> WHAT NEEDS TO BE DONE
Would you repeat the listing below exactly, with no pictures in it?

> DATASET EXCERPT
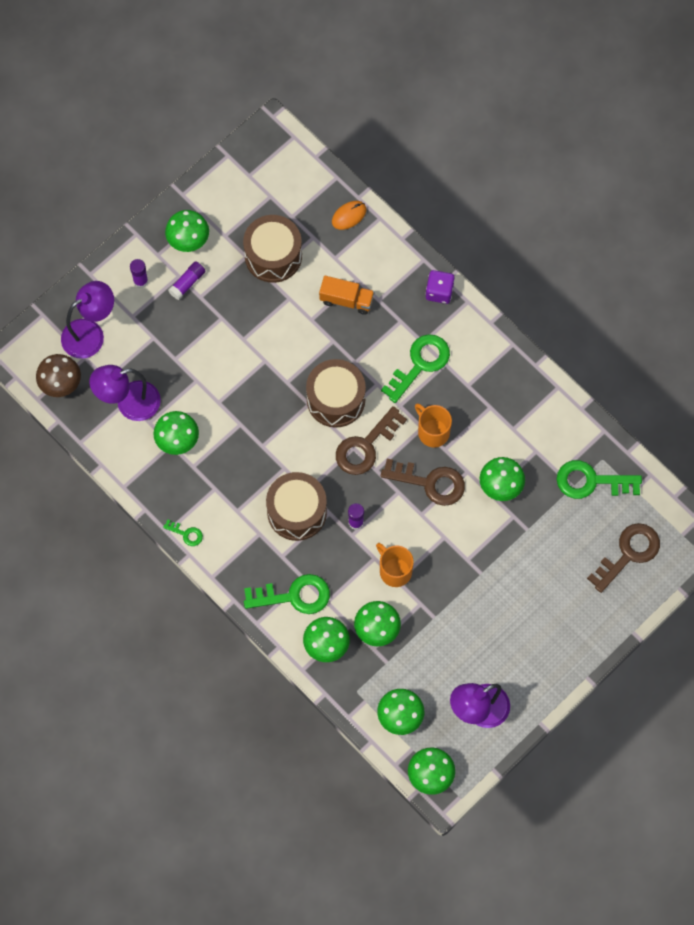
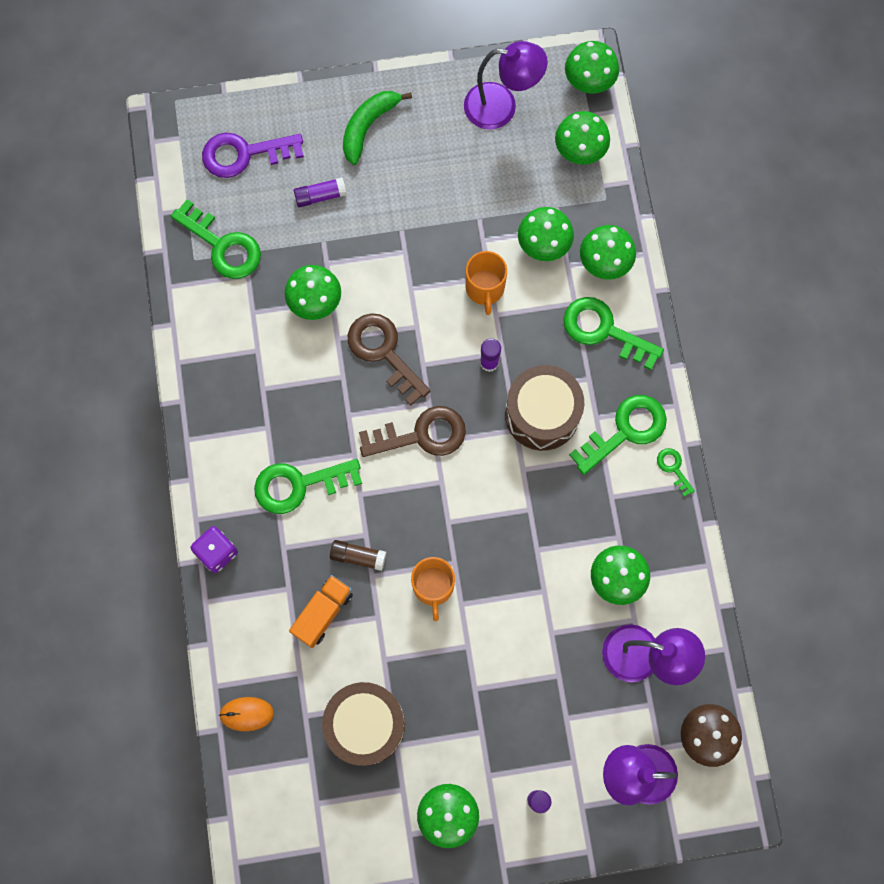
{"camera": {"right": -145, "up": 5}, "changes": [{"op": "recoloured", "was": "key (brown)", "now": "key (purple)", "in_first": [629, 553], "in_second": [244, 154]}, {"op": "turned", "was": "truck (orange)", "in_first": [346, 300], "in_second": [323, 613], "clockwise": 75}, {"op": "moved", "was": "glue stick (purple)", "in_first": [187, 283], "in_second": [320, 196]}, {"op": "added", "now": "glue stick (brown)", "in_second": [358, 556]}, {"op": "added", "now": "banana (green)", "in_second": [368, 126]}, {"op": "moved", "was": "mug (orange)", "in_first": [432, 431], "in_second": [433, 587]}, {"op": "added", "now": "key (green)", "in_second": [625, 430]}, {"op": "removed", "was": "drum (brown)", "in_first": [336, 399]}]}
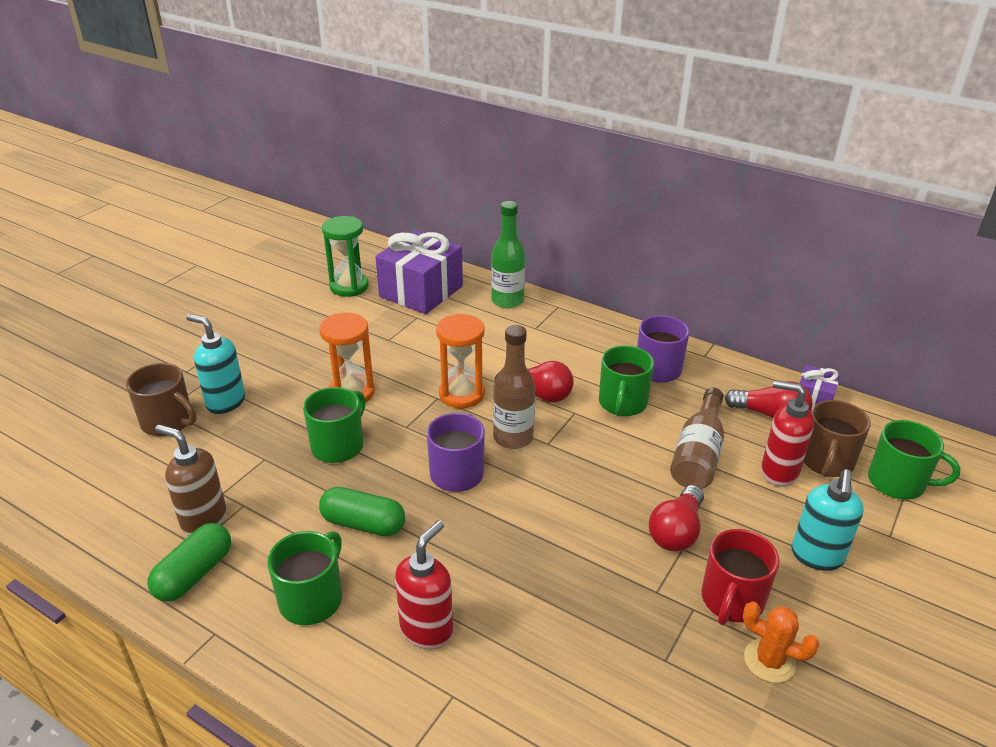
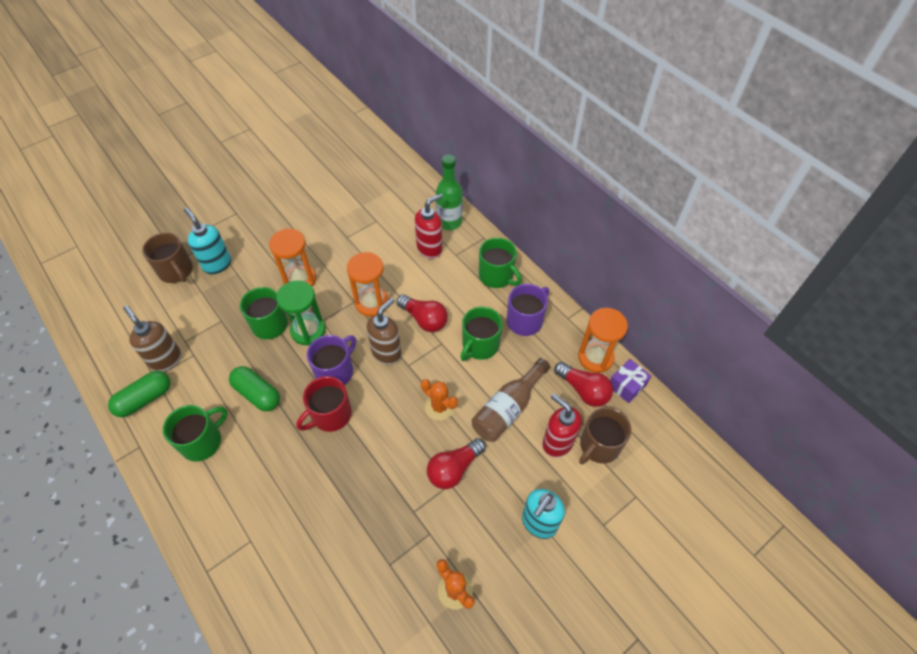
{"camera": {"right": 20, "up": 20}, "changes": [{"op": "moved", "was": "hourglass (green)", "in_first": [349, 286], "in_second": [308, 331]}, {"op": "moved", "was": "mug (red)", "in_first": [731, 600], "in_second": [330, 415]}, {"op": "replaced", "was": "bottle (brown)", "now": "soap dispenser (brown)", "in_first": [513, 438], "in_second": [387, 353]}, {"op": "moved", "was": "soap dispenser (red)", "in_first": [427, 629], "in_second": [430, 249]}, {"op": "added", "now": "cactus (orange)", "in_second": [439, 407]}, {"op": "moved", "was": "mug (green)", "in_first": [897, 482], "in_second": [496, 276]}, {"op": "added", "now": "hourglass (orange)", "in_second": [595, 357]}, {"op": "removed", "was": "gift (purple)", "in_first": [421, 291]}]}
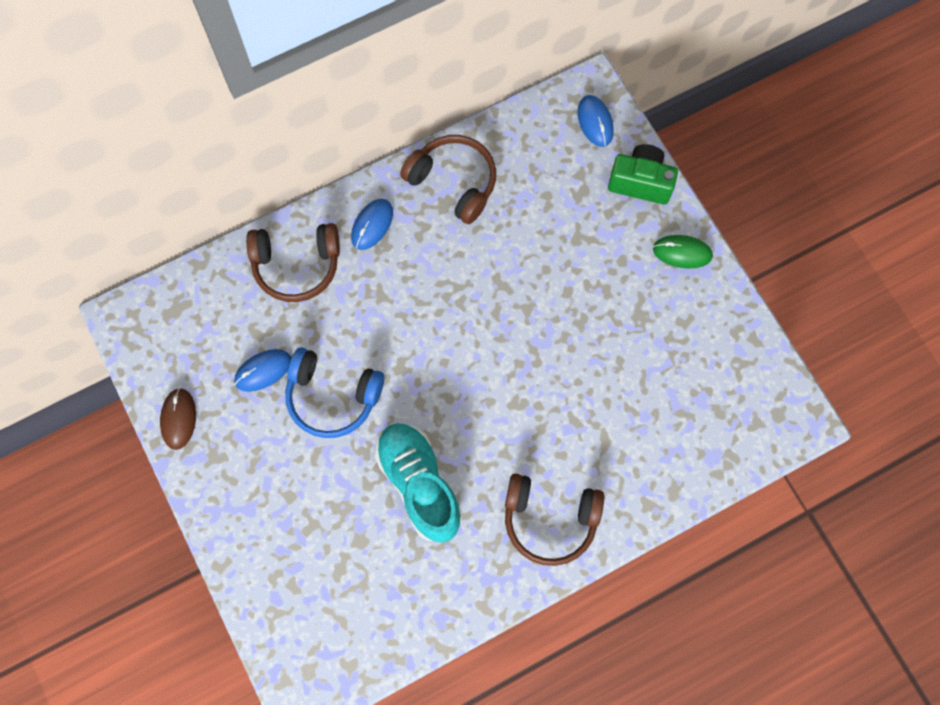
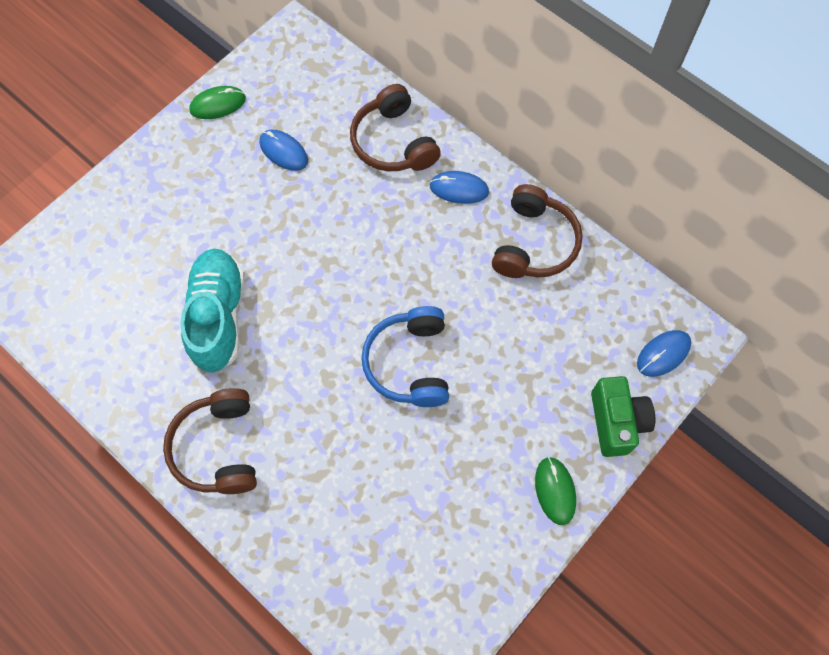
{"camera": {"right": 70, "up": -5}, "changes": [{"op": "turned", "was": "shoe (turquoise)", "in_first": [419, 484], "in_second": [218, 316], "clockwise": -45}, {"op": "recoloured", "was": "mouse (brown)", "now": "mouse (green)", "in_first": [178, 419], "in_second": [218, 104]}, {"op": "moved", "was": "headphones (blue)", "in_first": [332, 397], "in_second": [409, 363]}]}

> SOLUTION
{"camera": {"right": -145, "up": 5}, "changes": [{"op": "recoloured", "was": "key (brown)", "now": "key (purple)", "in_first": [629, 553], "in_second": [244, 154]}, {"op": "turned", "was": "truck (orange)", "in_first": [346, 300], "in_second": [323, 613], "clockwise": 75}, {"op": "moved", "was": "glue stick (purple)", "in_first": [187, 283], "in_second": [320, 196]}, {"op": "added", "now": "glue stick (brown)", "in_second": [358, 556]}, {"op": "added", "now": "banana (green)", "in_second": [368, 126]}, {"op": "moved", "was": "mug (orange)", "in_first": [432, 431], "in_second": [433, 587]}, {"op": "added", "now": "key (green)", "in_second": [625, 430]}, {"op": "removed", "was": "drum (brown)", "in_first": [336, 399]}]}
{"camera": {"right": 20, "up": 20}, "changes": [{"op": "moved", "was": "hourglass (green)", "in_first": [349, 286], "in_second": [308, 331]}, {"op": "moved", "was": "mug (red)", "in_first": [731, 600], "in_second": [330, 415]}, {"op": "replaced", "was": "bottle (brown)", "now": "soap dispenser (brown)", "in_first": [513, 438], "in_second": [387, 353]}, {"op": "moved", "was": "soap dispenser (red)", "in_first": [427, 629], "in_second": [430, 249]}, {"op": "added", "now": "cactus (orange)", "in_second": [439, 407]}, {"op": "moved", "was": "mug (green)", "in_first": [897, 482], "in_second": [496, 276]}, {"op": "added", "now": "hourglass (orange)", "in_second": [595, 357]}, {"op": "removed", "was": "gift (purple)", "in_first": [421, 291]}]}
{"camera": {"right": 70, "up": -5}, "changes": [{"op": "turned", "was": "shoe (turquoise)", "in_first": [419, 484], "in_second": [218, 316], "clockwise": -45}, {"op": "recoloured", "was": "mouse (brown)", "now": "mouse (green)", "in_first": [178, 419], "in_second": [218, 104]}, {"op": "moved", "was": "headphones (blue)", "in_first": [332, 397], "in_second": [409, 363]}]}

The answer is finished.